Work item - Go through the records and report each line in which the word "none" occurs.

┌──

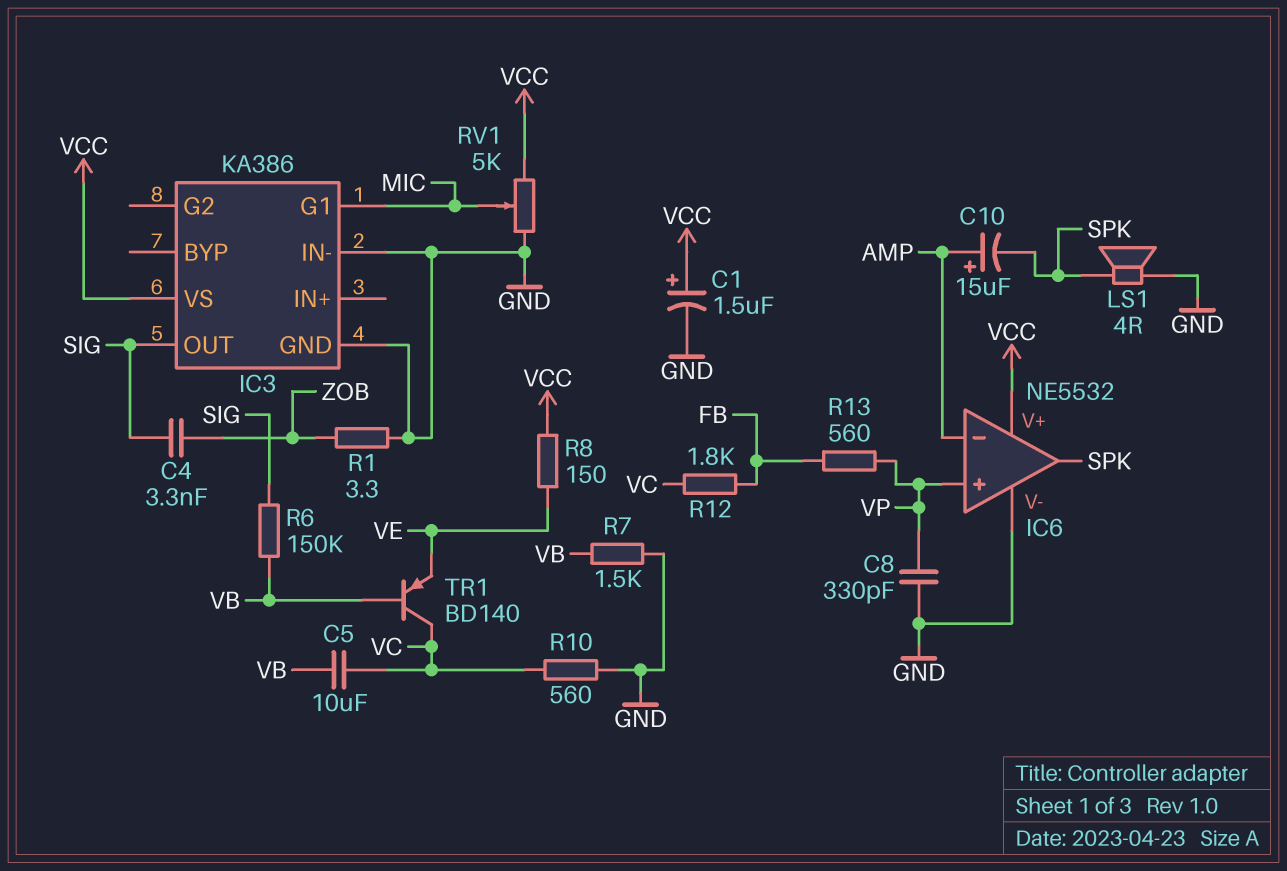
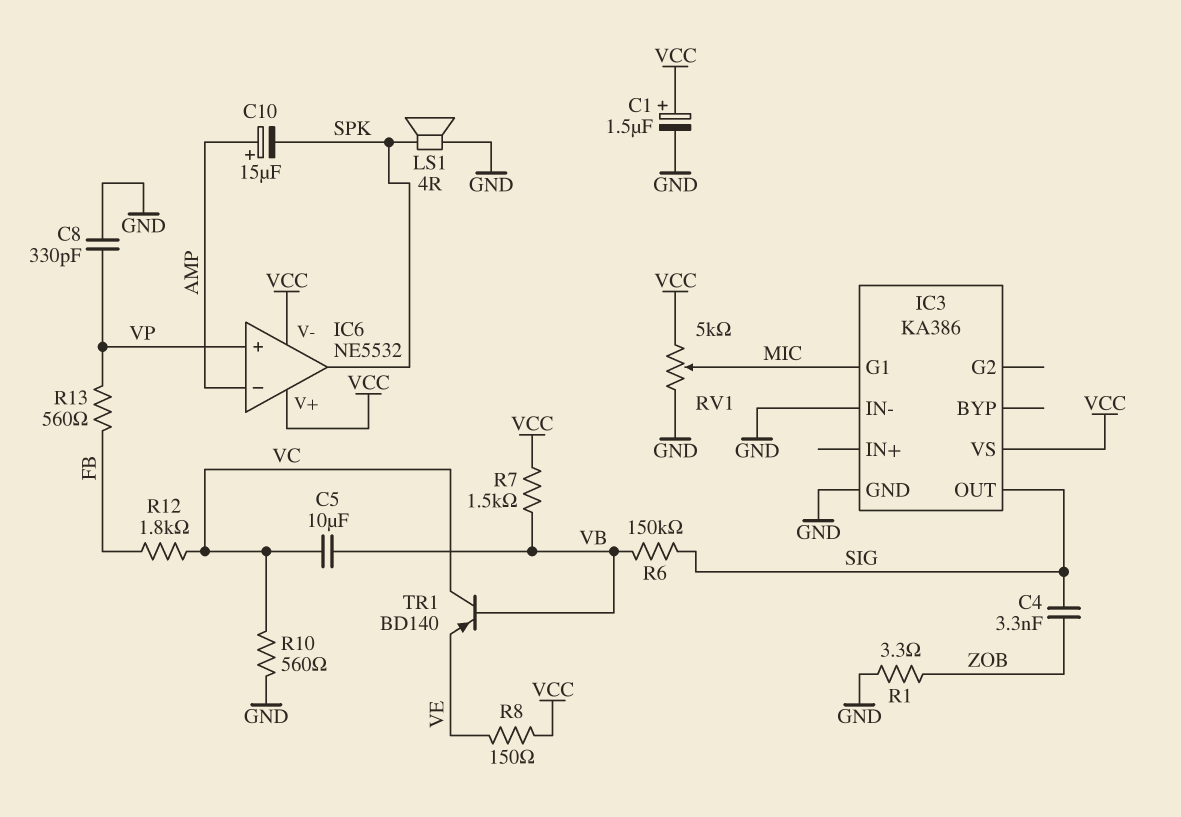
IC6 pin V-: GND -> VCC
R7: 1.5k (GND, VB) -> 1.5k (VB, VCC)

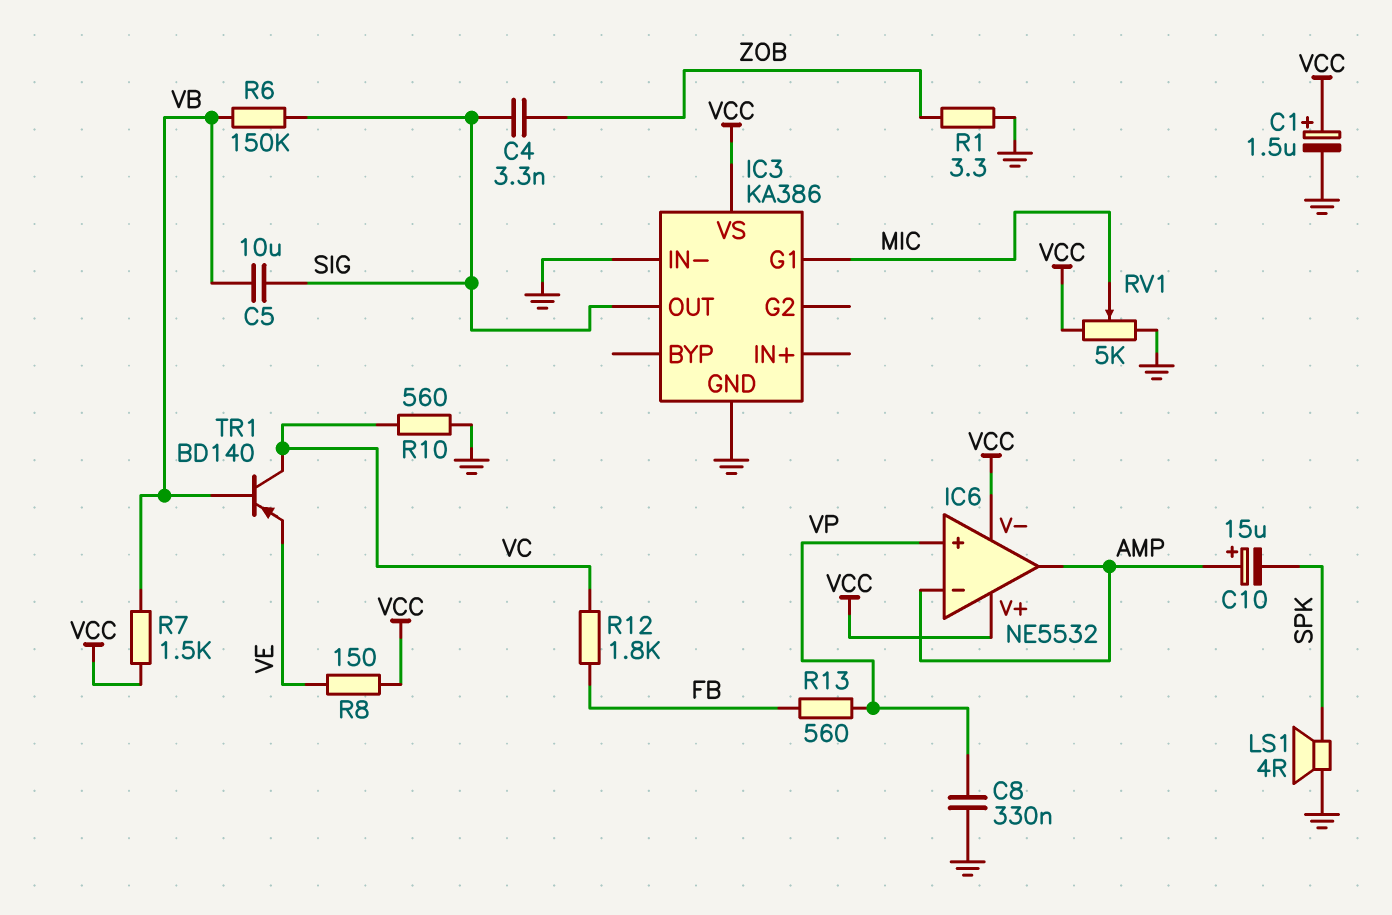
C5: 10uF (VB, VC) -> 10uF (SIG, VB)
C8: 330pF (GND, VP) -> 330nF (GND, VP)
IC6 pin out: SPK -> AMP

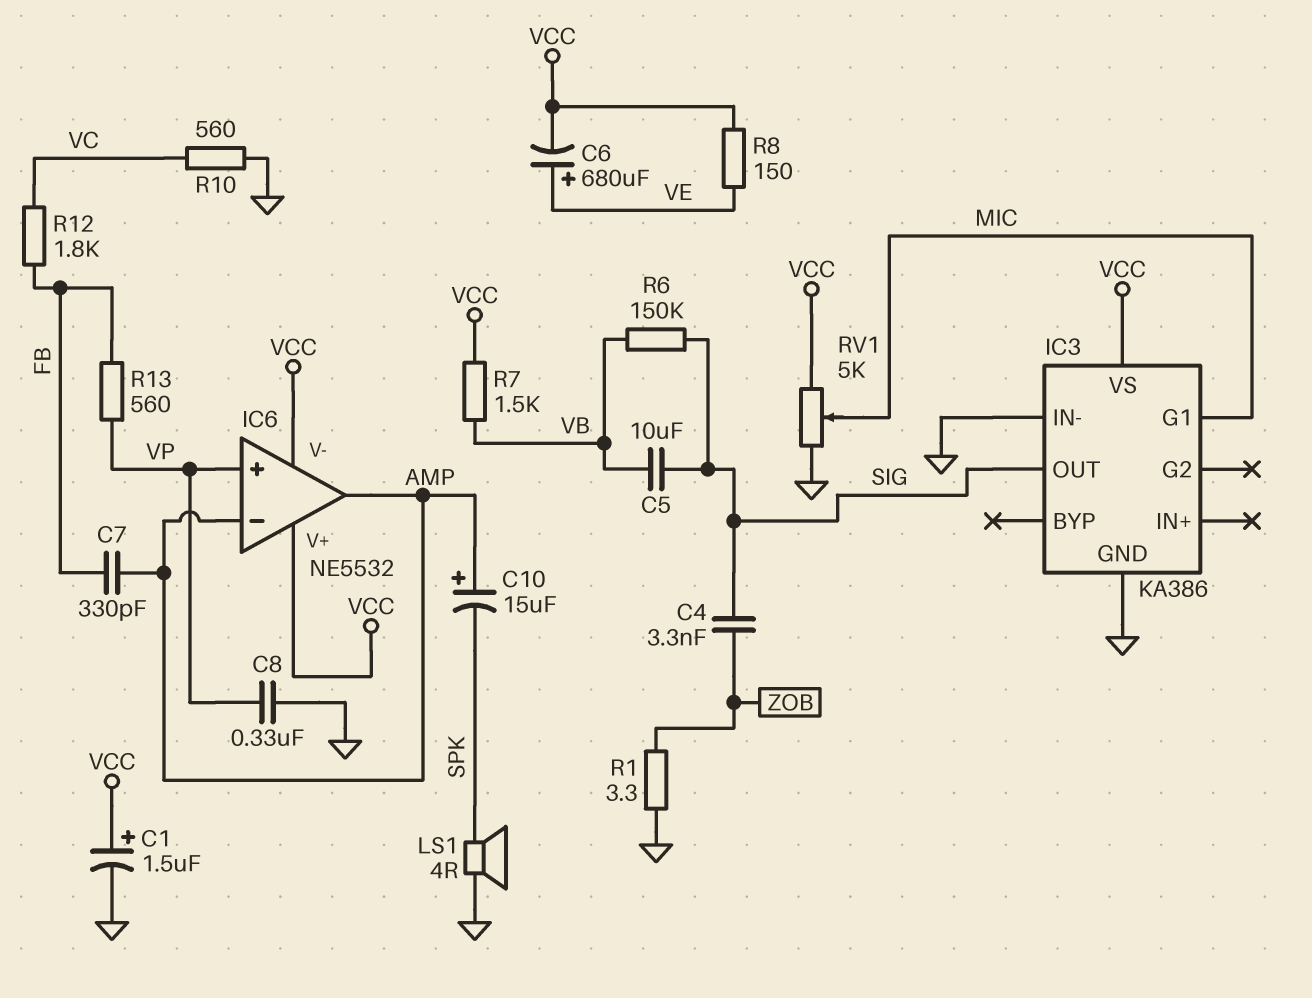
C6: none -> 680uF (plus VE, minus VCC)
C7: none -> 330pF (AMP, FB)
TR1: PNP BD140 (B VB, C VC, E VE) -> none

└──

Answer to this exercise -
C6: none -> 680uF (plus VE, minus VCC)
C7: none -> 330pF (AMP, FB)
TR1: PNP BD140 (B VB, C VC, E VE) -> none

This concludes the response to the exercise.